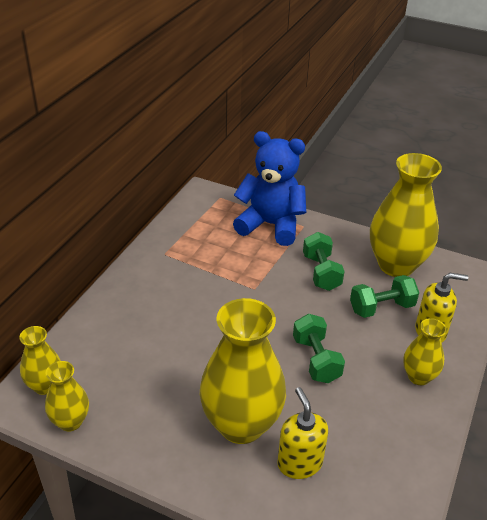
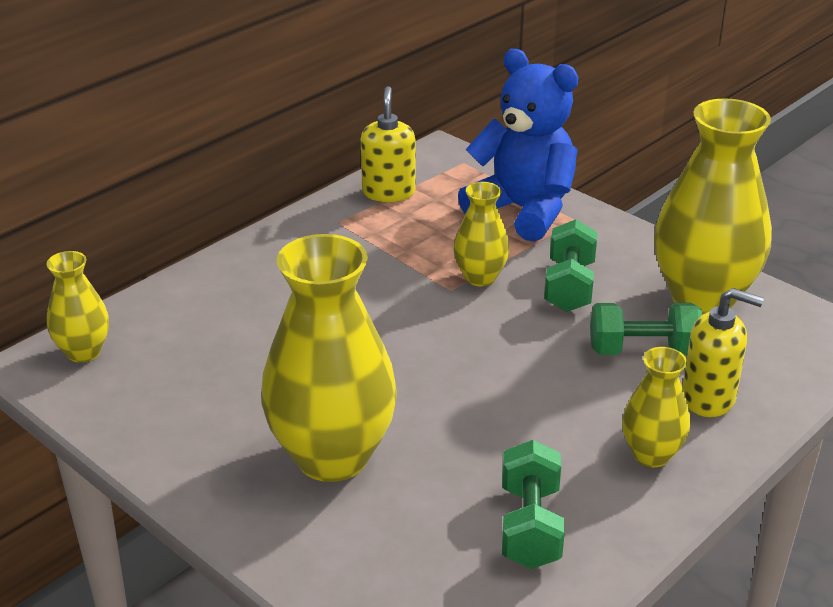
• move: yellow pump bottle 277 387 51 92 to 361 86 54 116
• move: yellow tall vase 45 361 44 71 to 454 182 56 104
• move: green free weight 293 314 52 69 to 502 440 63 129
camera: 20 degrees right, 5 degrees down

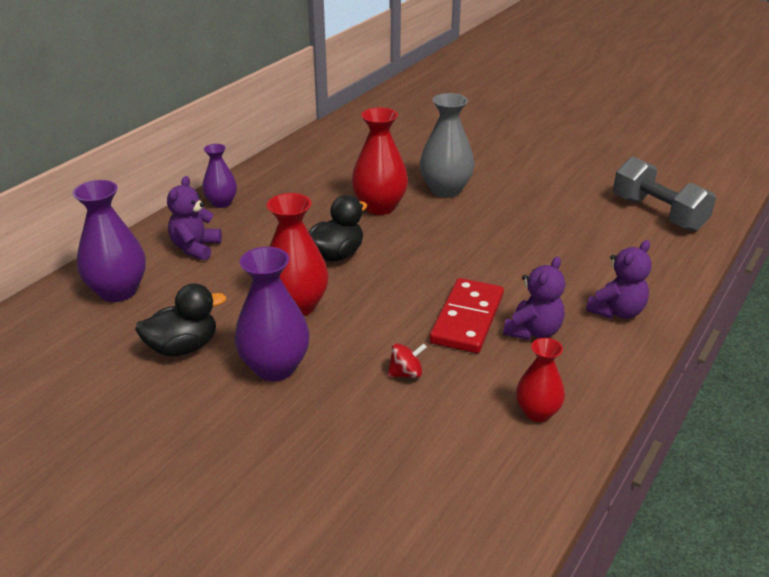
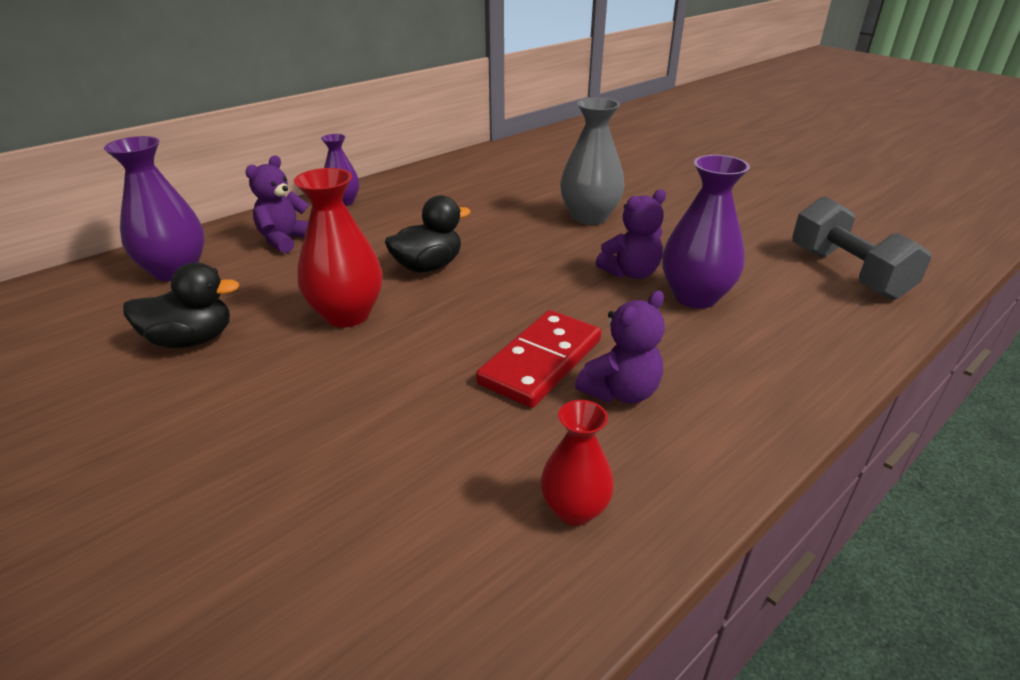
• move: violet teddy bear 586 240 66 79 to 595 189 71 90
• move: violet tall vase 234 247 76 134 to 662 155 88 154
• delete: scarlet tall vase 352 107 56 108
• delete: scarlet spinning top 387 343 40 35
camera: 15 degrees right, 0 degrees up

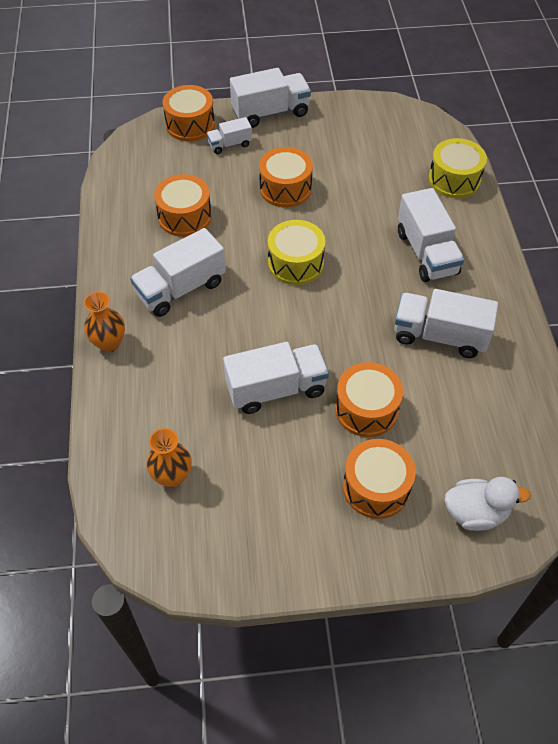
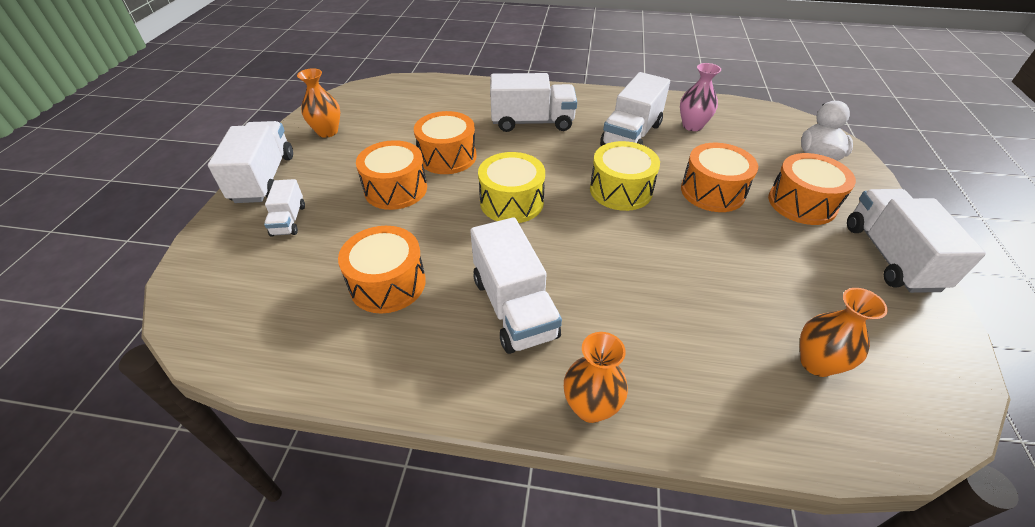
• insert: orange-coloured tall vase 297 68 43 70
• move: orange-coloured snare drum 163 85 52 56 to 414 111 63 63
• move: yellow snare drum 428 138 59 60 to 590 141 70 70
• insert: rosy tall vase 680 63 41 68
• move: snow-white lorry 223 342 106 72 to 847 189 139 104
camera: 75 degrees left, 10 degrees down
══════════════════════════════
▶ _Aim of the task_: The expected result is the material restated word for word, minus any picture.

▶ _Response box_:
• move: yellow pump bottle 277 387 51 92 to 361 86 54 116
• move: yellow tall vase 45 361 44 71 to 454 182 56 104
• move: green free weight 293 314 52 69 to 502 440 63 129
camera: 20 degrees right, 5 degrees down

• move: violet teddy bear 586 240 66 79 to 595 189 71 90
• move: violet tall vase 234 247 76 134 to 662 155 88 154
• delete: scarlet tall vase 352 107 56 108
• delete: scarlet spinning top 387 343 40 35
camera: 15 degrees right, 0 degrees up

• insert: orange-coloured tall vase 297 68 43 70
• move: orange-coloured snare drum 163 85 52 56 to 414 111 63 63
• move: yellow snare drum 428 138 59 60 to 590 141 70 70
• insert: rosy tall vase 680 63 41 68
• move: snow-white lorry 223 342 106 72 to 847 189 139 104
camera: 75 degrees left, 10 degrees down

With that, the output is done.